──────── RECORDS SUPPLIED

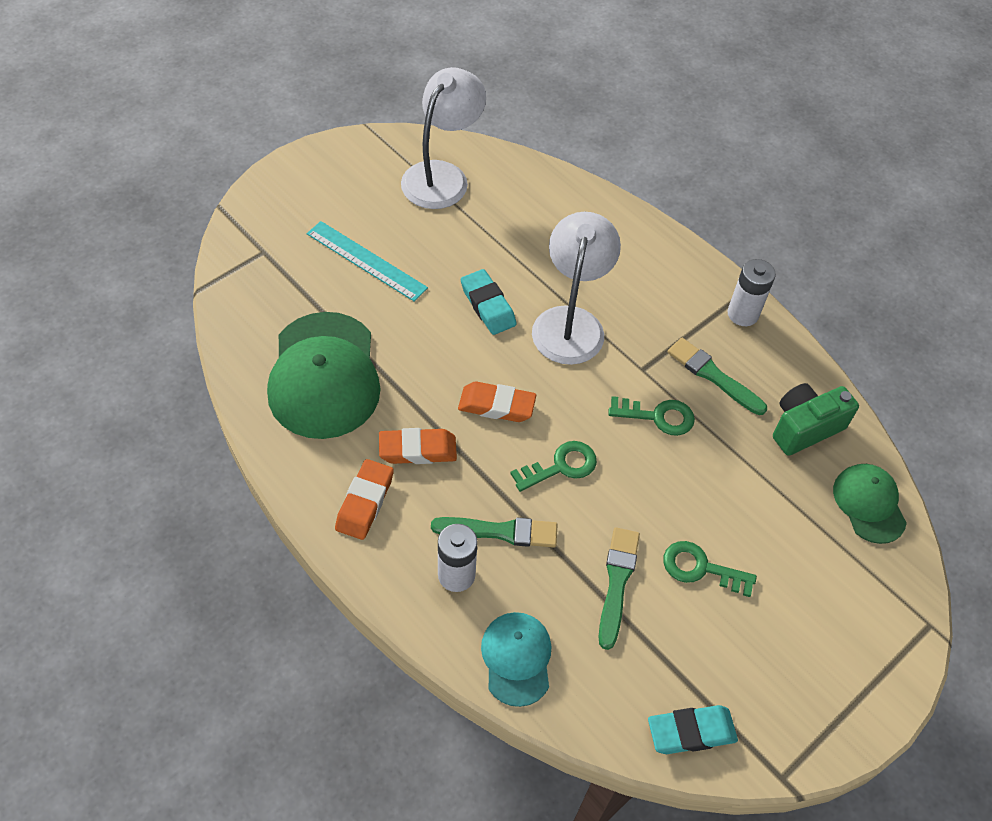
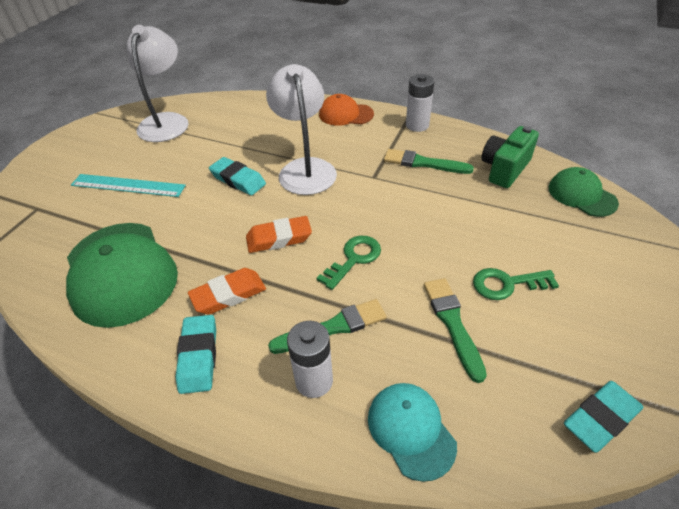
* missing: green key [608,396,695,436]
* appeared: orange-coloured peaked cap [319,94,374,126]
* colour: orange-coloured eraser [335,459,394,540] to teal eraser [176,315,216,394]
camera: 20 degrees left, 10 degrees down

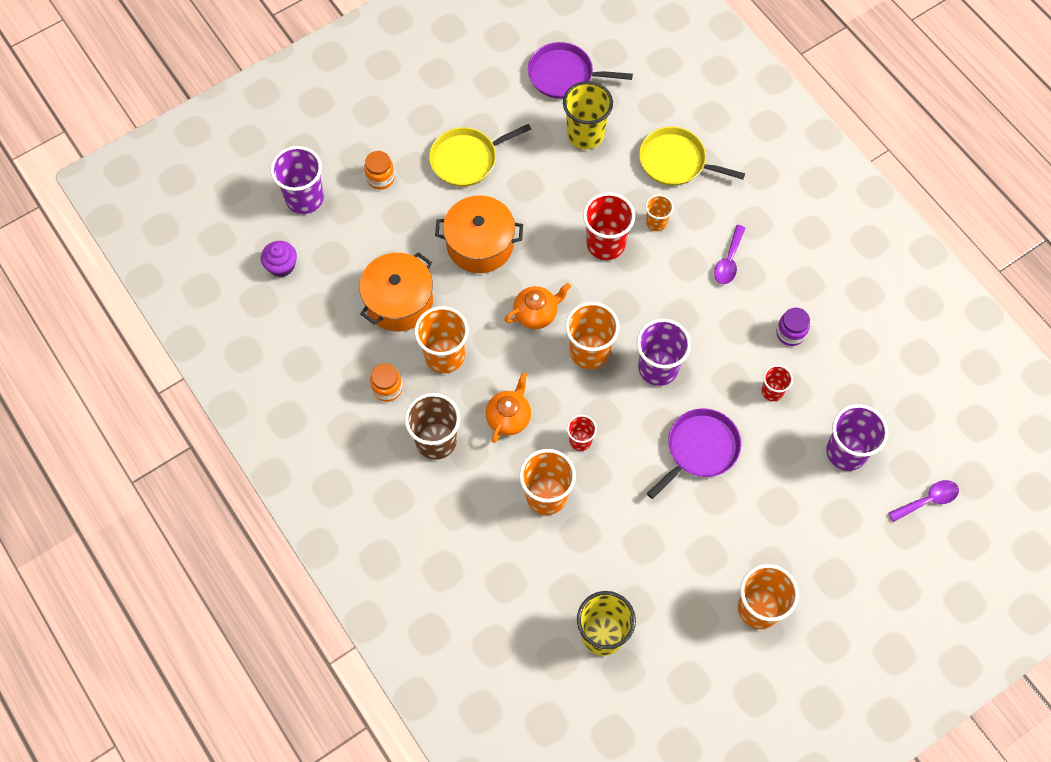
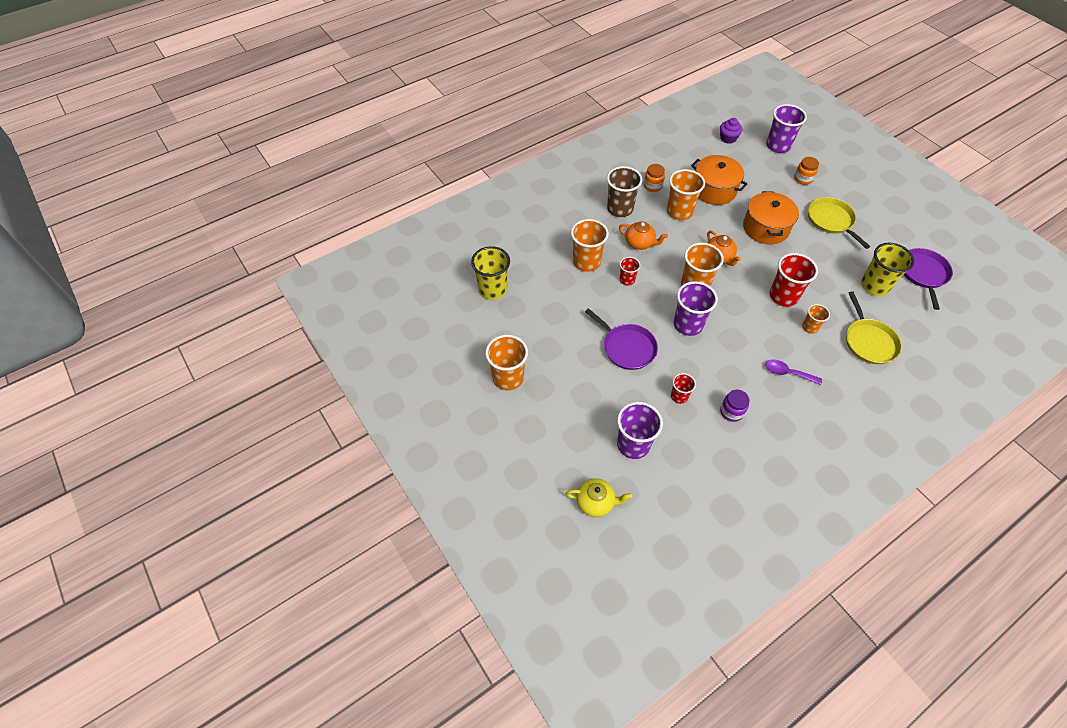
* exchanged: purple tablespoon [888,480,959,522] to yellow tea pot [566,478,632,517]
* spun: yellow frying pan [639,127,745,186] = [846,291,902,364] 150 degrees clockwise
camera: 90 degrees right, 10 degrees down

────────────────

• INSTRUCTIONS FOR THE TASK
Give back every record above word for word, dropping pictures.

• WRITTEN ANSWER
* missing: green key [608,396,695,436]
* appeared: orange-coloured peaked cap [319,94,374,126]
* colour: orange-coloured eraser [335,459,394,540] to teal eraser [176,315,216,394]
camera: 20 degrees left, 10 degrees down

* exchanged: purple tablespoon [888,480,959,522] to yellow tea pot [566,478,632,517]
* spun: yellow frying pan [639,127,745,186] = [846,291,902,364] 150 degrees clockwise
camera: 90 degrees right, 10 degrees down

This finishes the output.